*PROMPT*: Would you transcribe each entry exactly as it stands, omitting the pictures?

.....

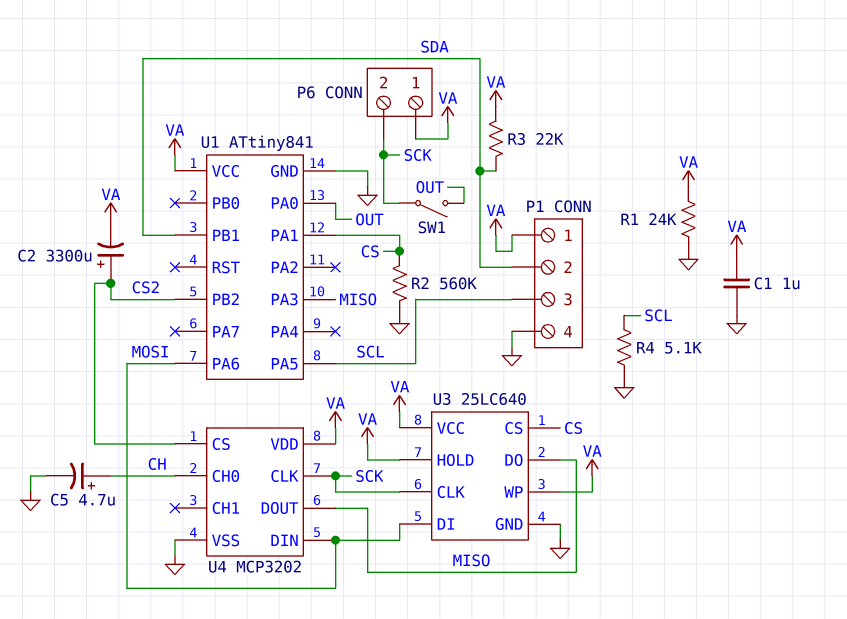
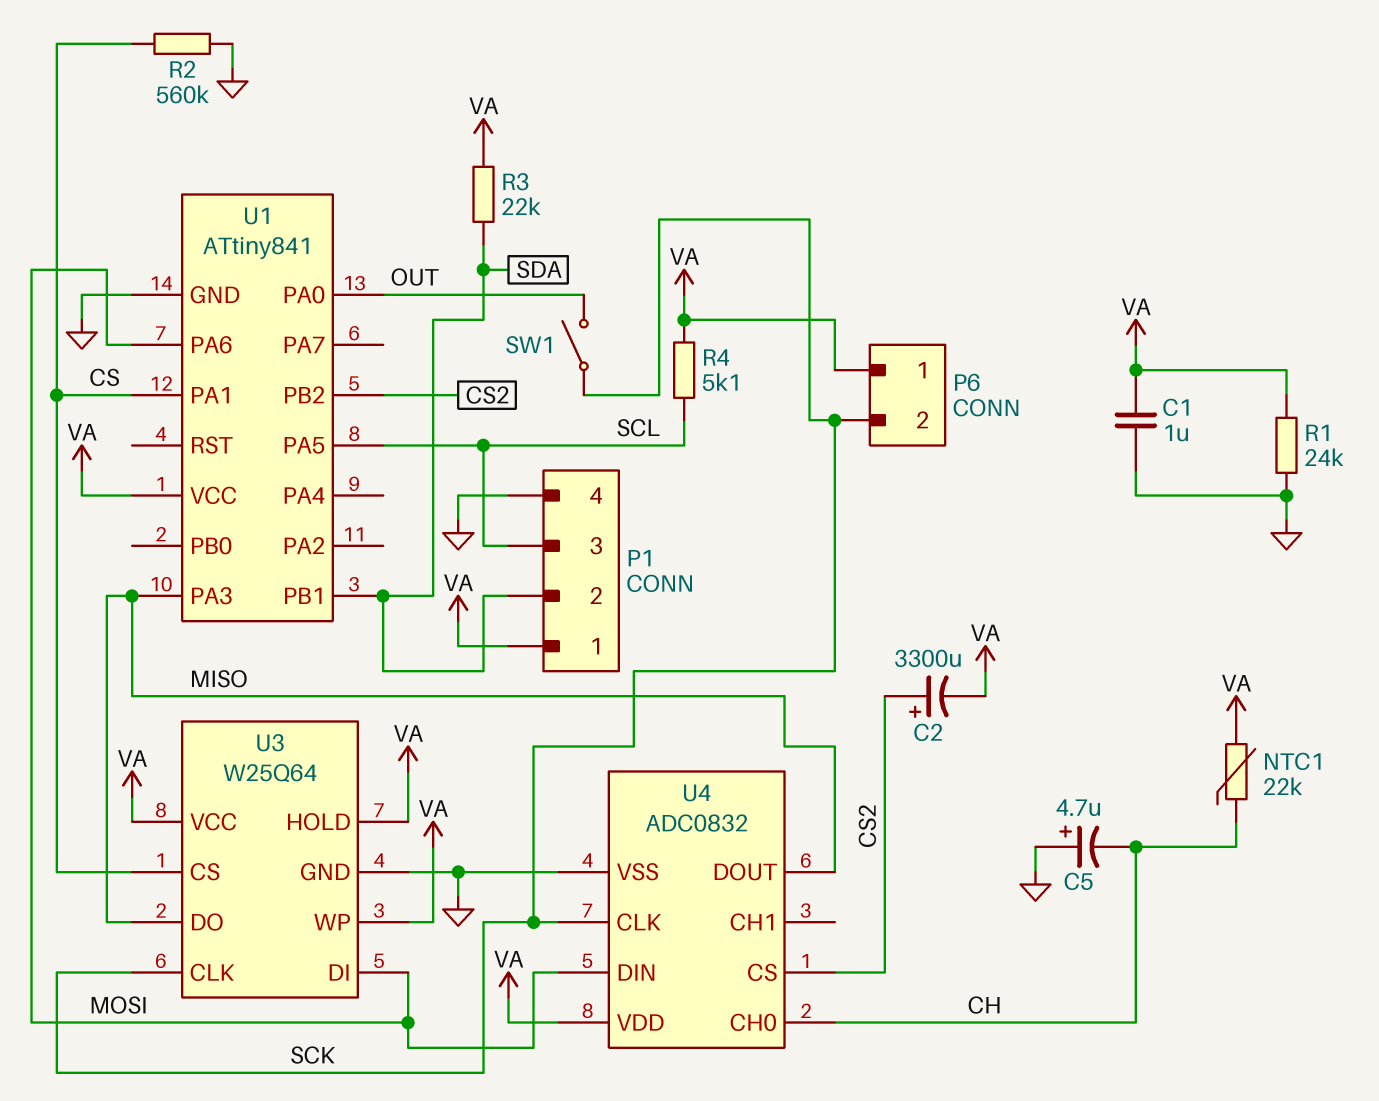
C5: 4.7uF (plus CH, minus GND) -> 4.7uF (plus GND, minus CH)
NTC1: none -> 22k (CH, VA)
R4: 5.1k (GND, SCL) -> 5.1k (SCL, VA)
U3: 25LC640 -> W25Q64
U4: MCP3202 -> ADC0832

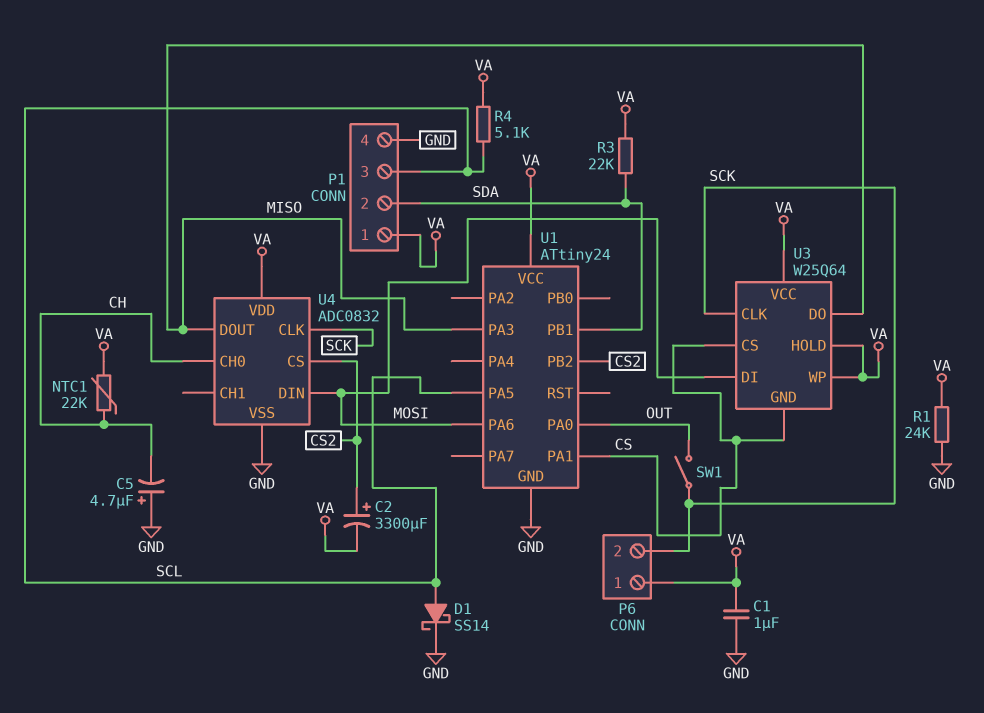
D1: none -> schottky SS14 (A SCL, K GND)
R2: 560k (CS, GND) -> none
U1: ATtiny841 -> ATtiny24
U3 pin GND: GND -> CS

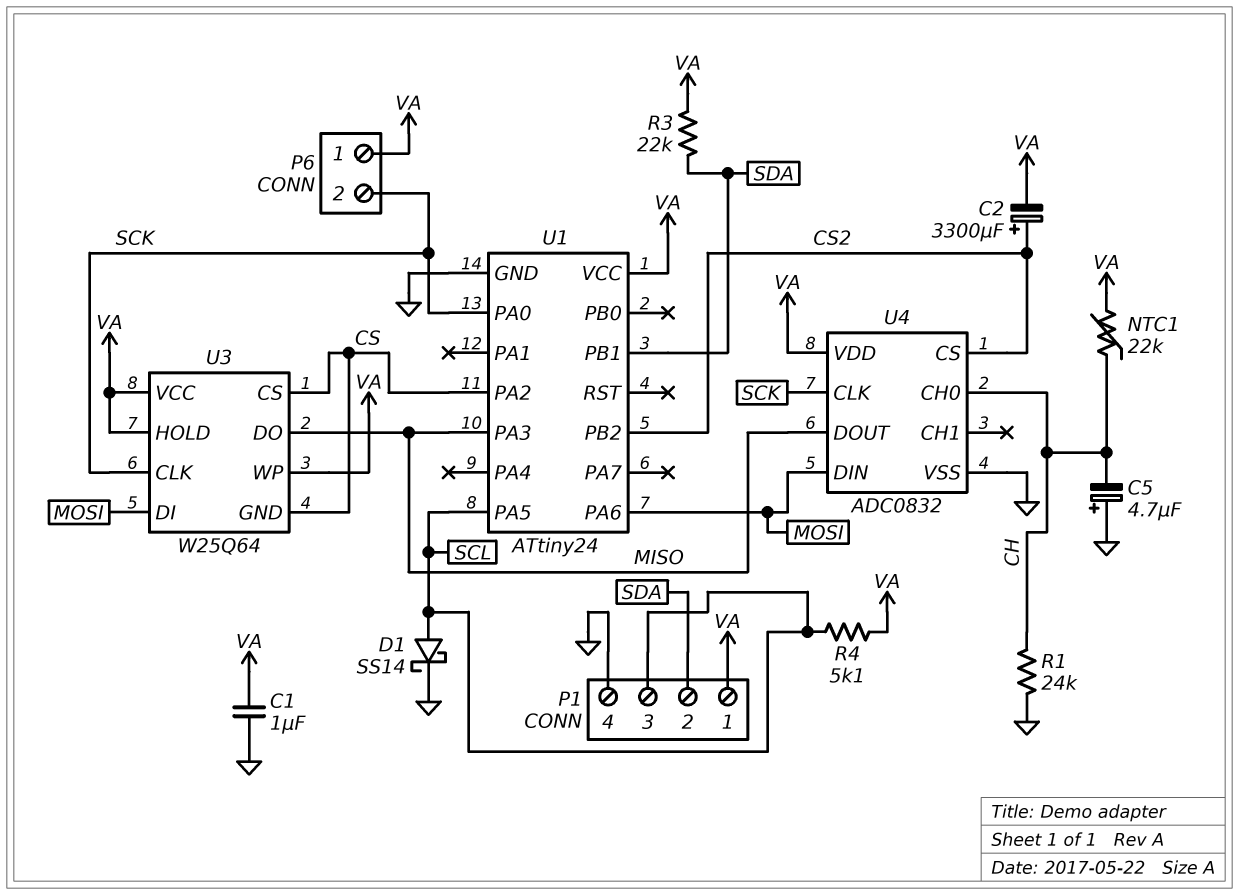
R1: 24k (GND, VA) -> 24k (CH, GND)
SW1: switch (OUT, SCK) -> none
U1 pin PA0: OUT -> SCK
U1 pin PA1: CS -> none
U1 pin PA2: none -> CS

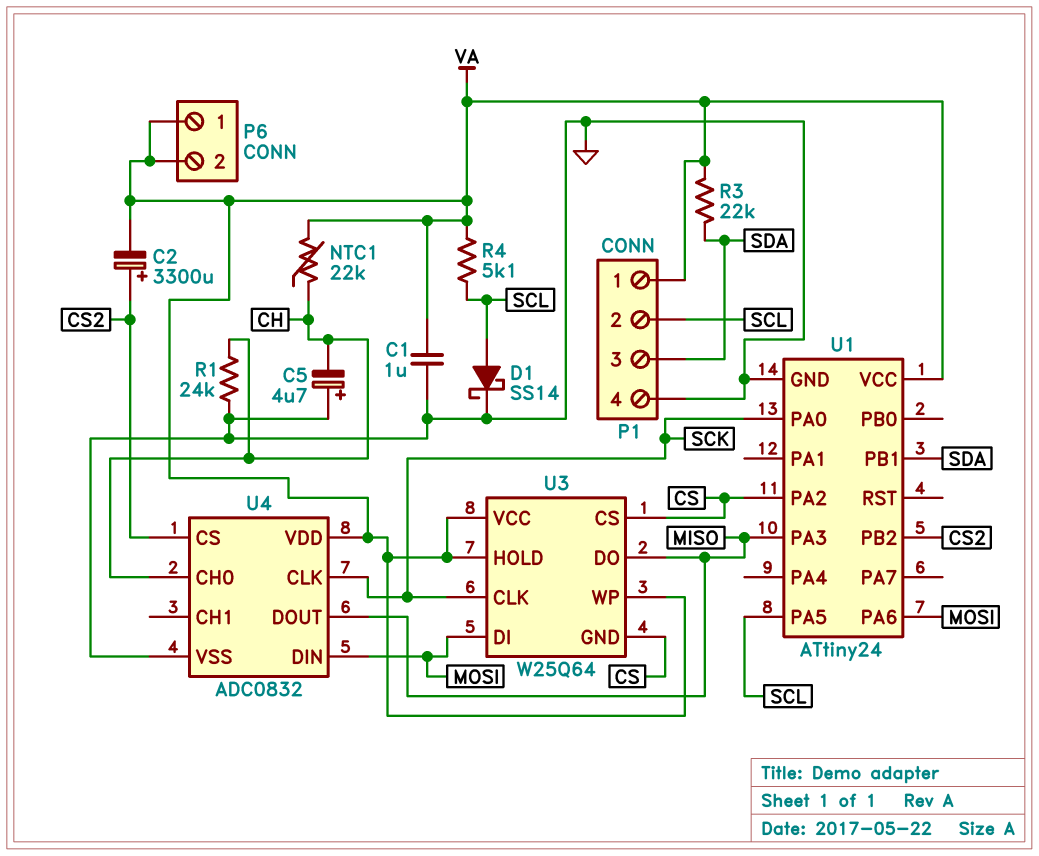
P1 pin 2: SDA -> SCL
P1 pin 3: SCL -> SDA
P6 pin 2: SCK -> VA

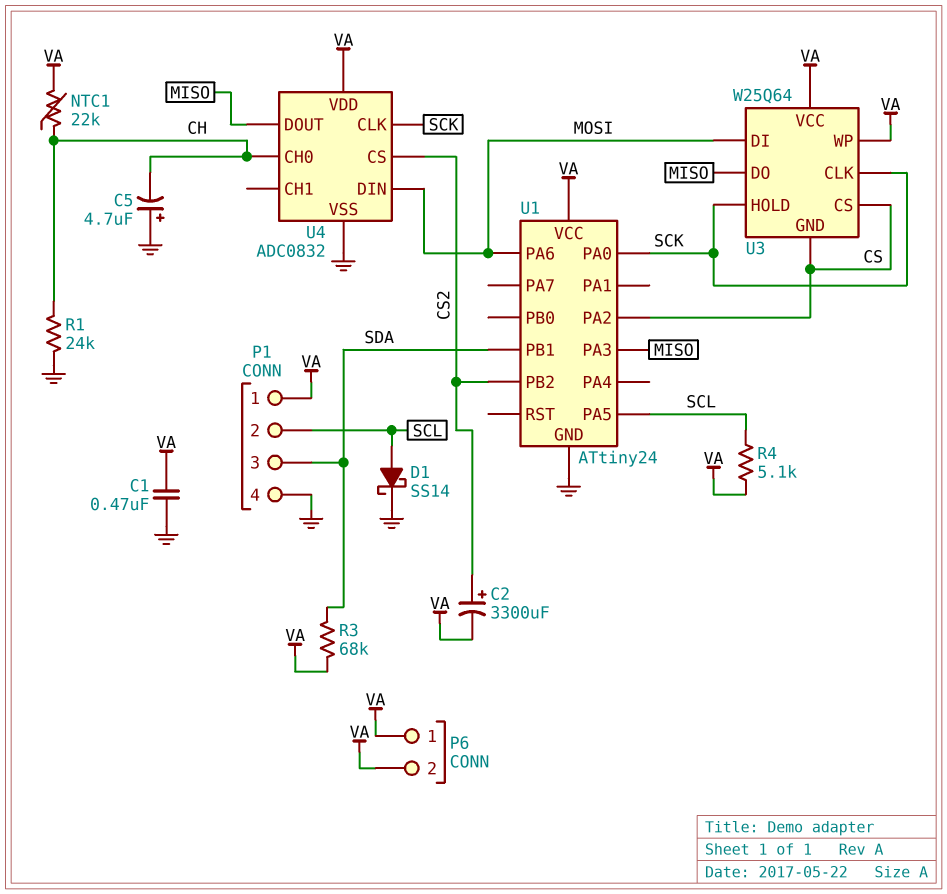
C1: 1uF (GND, VA) -> 470nF (GND, VA)
R3: 22k (SDA, VA) -> 68k (SDA, VA)
U3 pin HOLD: VA -> SCK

.....

*ANSWER TO THIS PROBLEM*:
C5: 4.7uF (plus CH, minus GND) -> 4.7uF (plus GND, minus CH)
NTC1: none -> 22k (CH, VA)
R4: 5.1k (GND, SCL) -> 5.1k (SCL, VA)
U3: 25LC640 -> W25Q64
U4: MCP3202 -> ADC0832

D1: none -> schottky SS14 (A SCL, K GND)
R2: 560k (CS, GND) -> none
U1: ATtiny841 -> ATtiny24
U3 pin GND: GND -> CS

R1: 24k (GND, VA) -> 24k (CH, GND)
SW1: switch (OUT, SCK) -> none
U1 pin PA0: OUT -> SCK
U1 pin PA1: CS -> none
U1 pin PA2: none -> CS

P1 pin 2: SDA -> SCL
P1 pin 3: SCL -> SDA
P6 pin 2: SCK -> VA

C1: 1uF (GND, VA) -> 470nF (GND, VA)
R3: 22k (SDA, VA) -> 68k (SDA, VA)
U3 pin HOLD: VA -> SCK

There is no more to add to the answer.